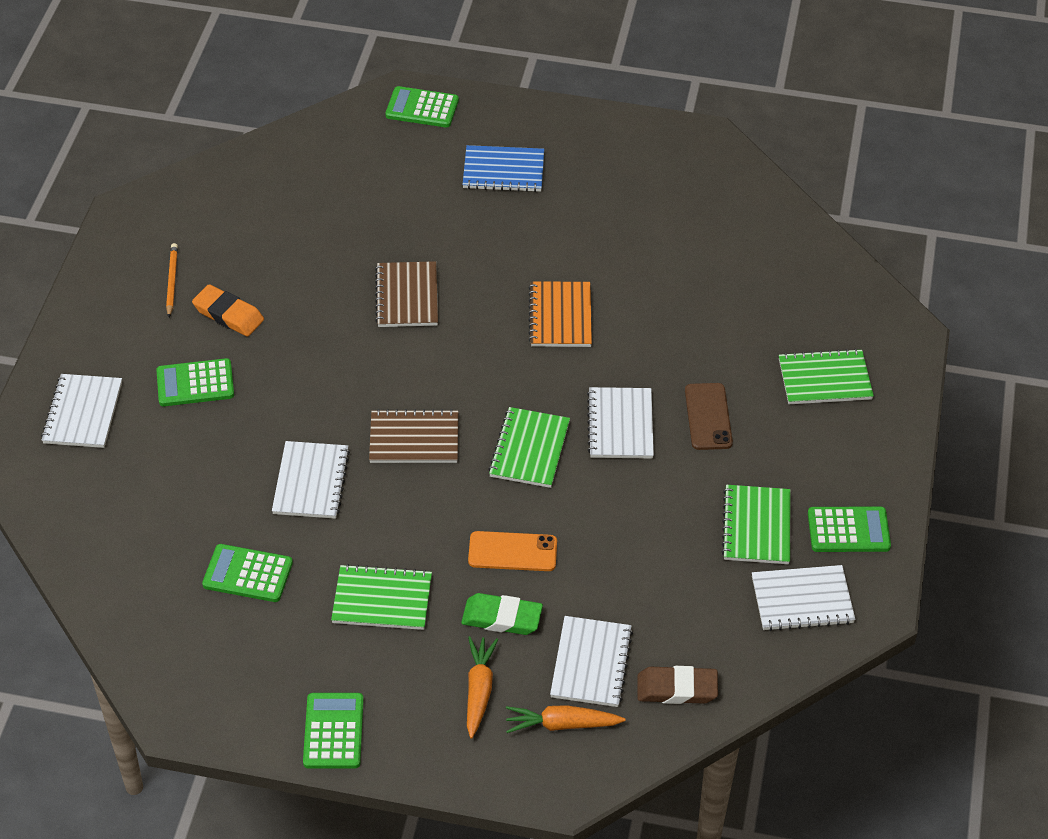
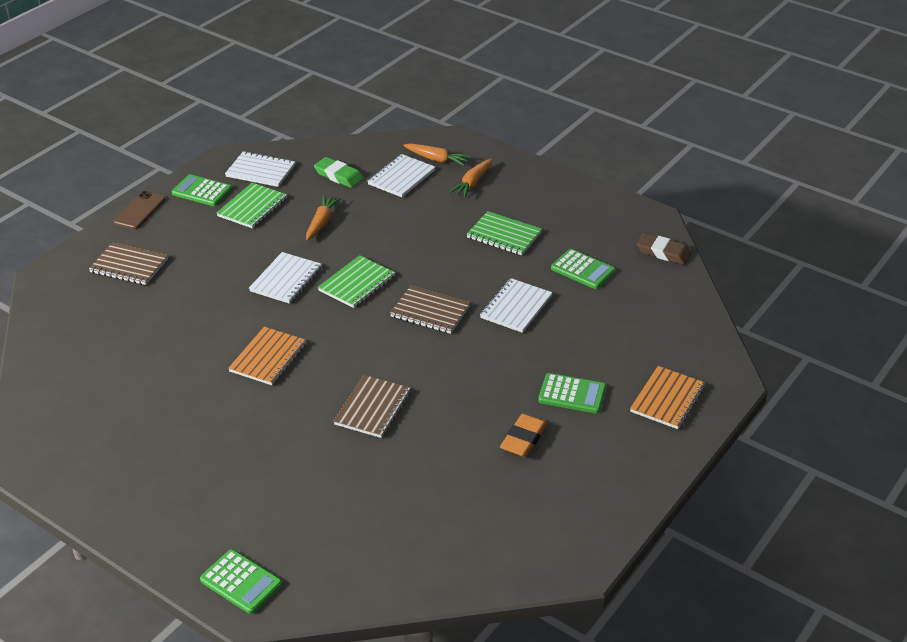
camera: 155 degrees left, 10 degrees down
(83, 413) = (667, 399): white notebook -> orange notebook
(172, 281) = (560, 482): orange pencil -> none
(228, 314) = (523, 439): orange eraser -> orange eraser turned 60 degrees clockwise
(333, 731) = (565, 188): green calculator -> none
(502, 618) = (437, 208): green eraser -> green eraser (338, 176)
(503, 171) = (217, 490): blue notebook -> none
(512, 552) = (408, 235): orange phone -> none
(643, 533) = (321, 222): none -> orange carrot
(677, 689) = (363, 156): brown eraser -> brown eraser (663, 252)
(708, 417) = (225, 267): brown phone -> brown phone (140, 211)
(824, 379) = (129, 266): green notebook -> brown notebook

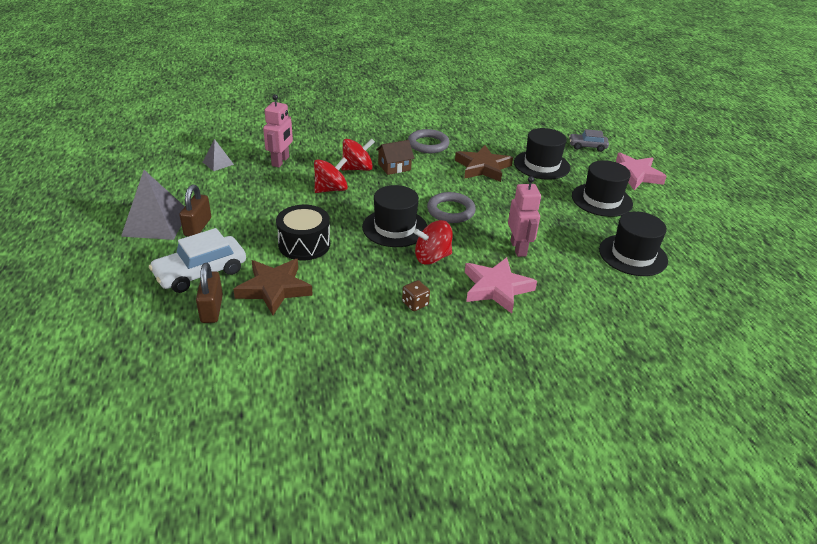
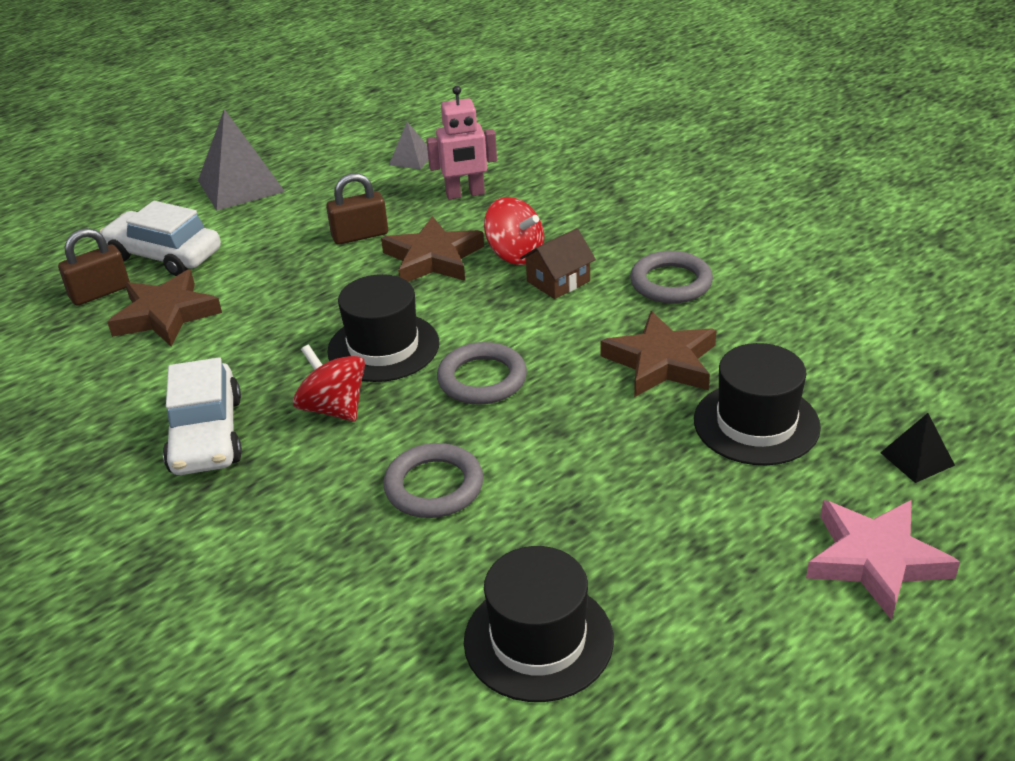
camera: 65 degrees right, 0 degrees up
(198, 227) = (255, 212): brown padlock -> brown padlock (360, 235)
(304, 244) = (278, 295): black drum -> none
(331, 189) = (433, 258): red spinning top -> brown star
(394, 167) = (558, 281): brown house -> brown house turned 75 degrees counterclockwise
(415, 304) = (206, 435): brown dice -> white car
(496, 288) = (299, 499): pink star -> none
(518, 248) = (434, 486): pink robot -> grey ring
(587, 146) = (917, 459): grey car -> black pyramid
(601, 200) = (709, 540): black hat -> none

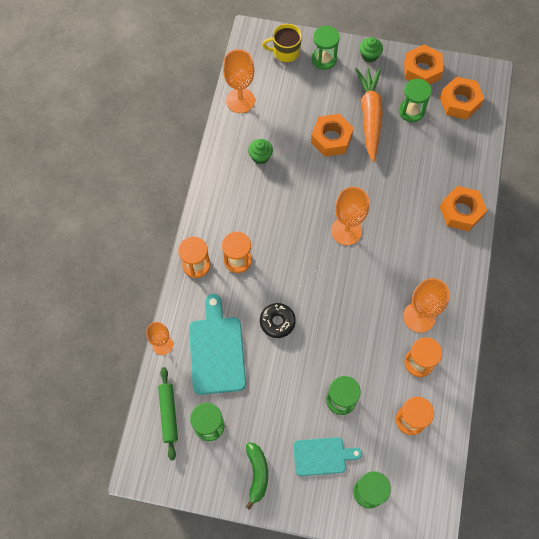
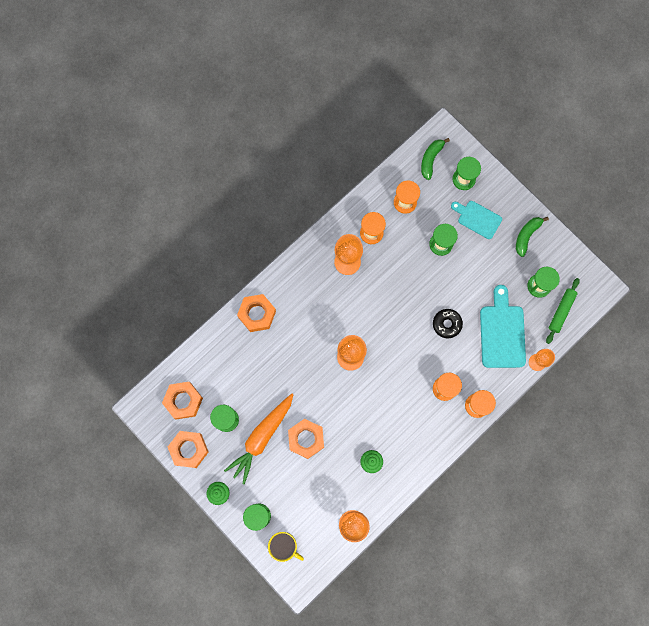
camera: 145 degrees left, 10 degrees up
(216, 350) = (502, 332): turquoise cutting board -> turquoise cutting board turned 150 degrees clockwise
(420, 490) = (431, 159): none -> green banana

───

● EXERCISE GOAL: Please return the whole listing exactly. Do not copy its images.

● ANSWER TO THE EXERCISE:
camera: 155 degrees left, 10 degrees down
(83, 413) = (667, 399): white notebook -> orange notebook
(172, 281) = (560, 482): orange pencil -> none
(228, 314) = (523, 439): orange eraser -> orange eraser turned 60 degrees clockwise
(333, 731) = (565, 188): green calculator -> none
(502, 618) = (437, 208): green eraser -> green eraser (338, 176)
(503, 171) = (217, 490): blue notebook -> none
(512, 552) = (408, 235): orange phone -> none
(643, 533) = (321, 222): none -> orange carrot
(677, 689) = (363, 156): brown eraser -> brown eraser (663, 252)
(708, 417) = (225, 267): brown phone -> brown phone (140, 211)
(824, 379) = (129, 266): green notebook -> brown notebook

camera: 65 degrees right, 0 degrees up
(198, 227) = (255, 212): brown padlock -> brown padlock (360, 235)
(304, 244) = (278, 295): black drum -> none
(331, 189) = (433, 258): red spinning top -> brown star
(394, 167) = (558, 281): brown house -> brown house turned 75 degrees counterclockwise
(415, 304) = (206, 435): brown dice -> white car
(496, 288) = (299, 499): pink star -> none
(518, 248) = (434, 486): pink robot -> grey ring
(587, 146) = (917, 459): grey car -> black pyramid
(601, 200) = (709, 540): black hat -> none

camera: 145 degrees left, 10 degrees up
(216, 350) = (502, 332): turquoise cutting board -> turquoise cutting board turned 150 degrees clockwise
(420, 490) = (431, 159): none -> green banana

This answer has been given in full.